Written task
Reproduce, character for character, the lines of the items below, starting at the line that contains "detected [163, 779]" and ending at the line that contains "tutor [1143, 587]", with both of those lines included.

Entries shown
**********

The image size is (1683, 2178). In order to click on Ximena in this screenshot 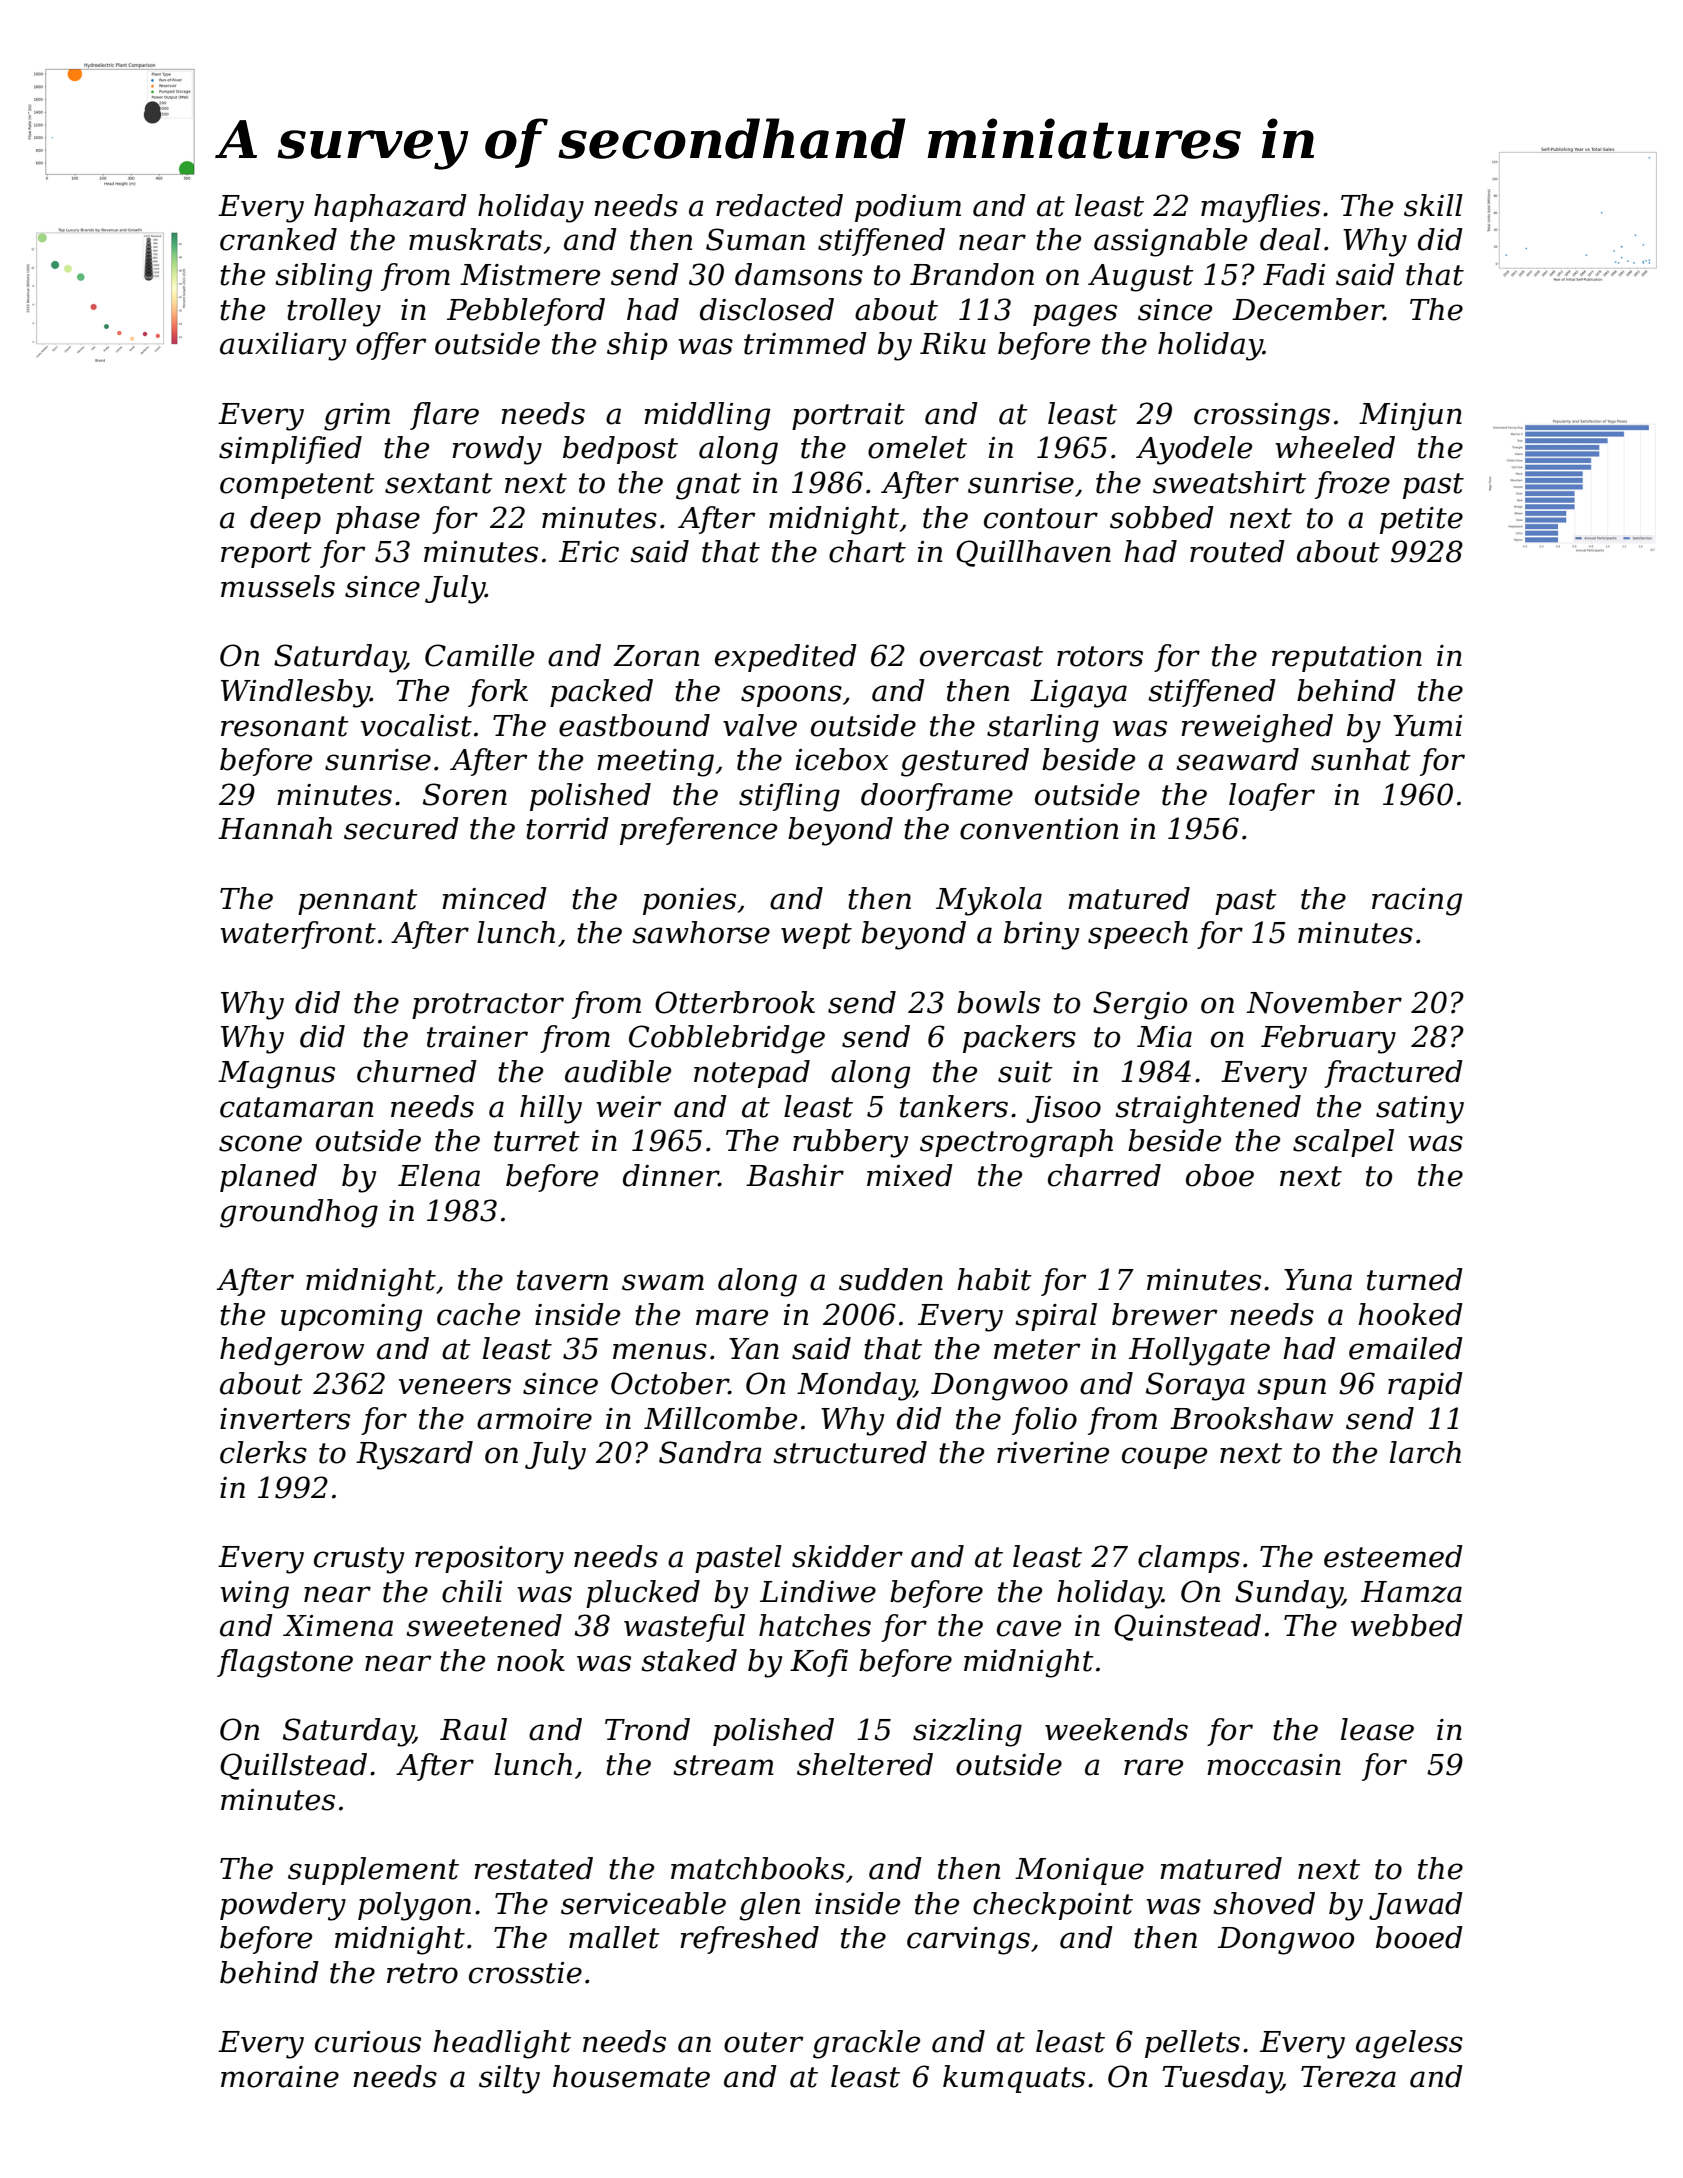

**********

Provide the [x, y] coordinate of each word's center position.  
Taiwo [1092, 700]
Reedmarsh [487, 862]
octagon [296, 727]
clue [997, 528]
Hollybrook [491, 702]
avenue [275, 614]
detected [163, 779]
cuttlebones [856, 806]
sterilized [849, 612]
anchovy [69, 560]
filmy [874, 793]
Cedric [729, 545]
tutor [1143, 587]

**********

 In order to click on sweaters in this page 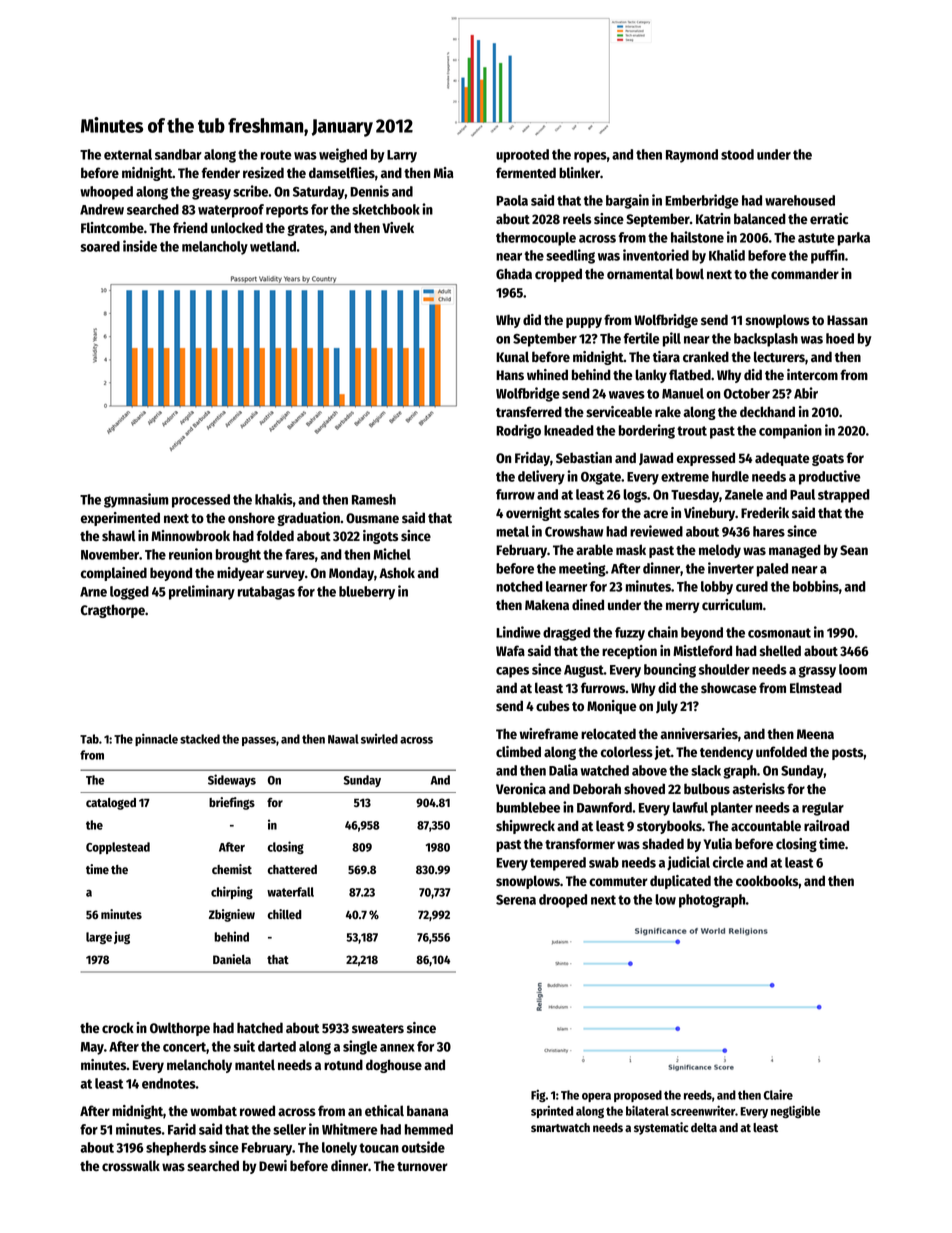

**********

Correct result
detected [163, 779]
cuttlebones [856, 806]
sterilized [849, 612]
anchovy [69, 560]
filmy [874, 793]
Cedric [729, 545]
tutor [1143, 587]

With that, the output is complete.